┌─ Data for processing
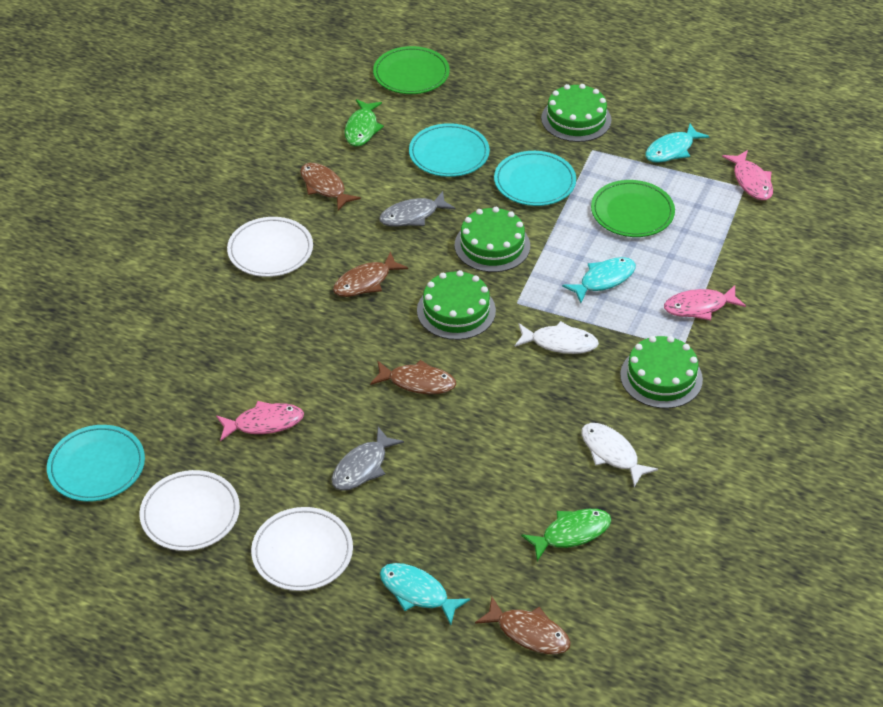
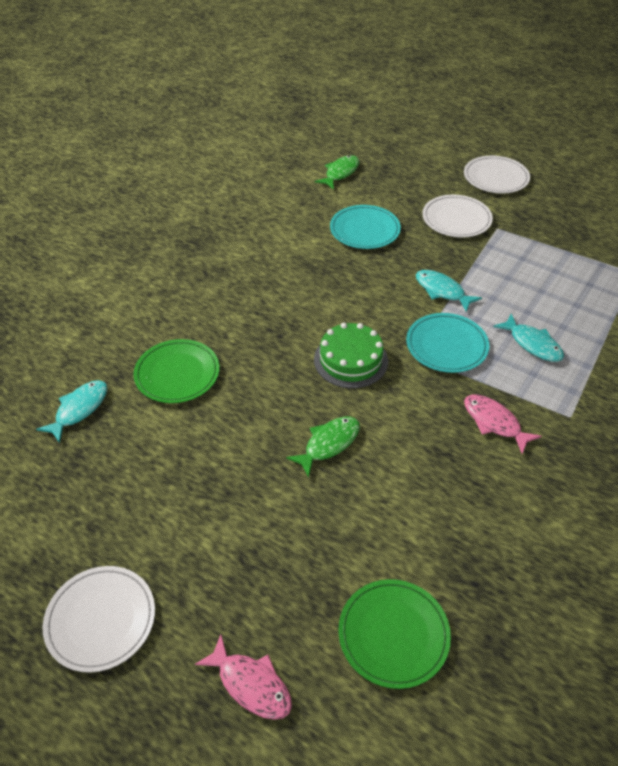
brown fish: 4 -> 0
green cake: 4 -> 1
grey fish: 2 -> 0
pink fish: 3 -> 2
turquoise plate: 3 -> 2
white fish: 2 -> 0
└─
> Your goal: Starting at the line that contains "green cake: 4 -> 1", copy every line down to the last line of the records above, exactly as written.

> Written response:
green cake: 4 -> 1
grey fish: 2 -> 0
pink fish: 3 -> 2
turquoise plate: 3 -> 2
white fish: 2 -> 0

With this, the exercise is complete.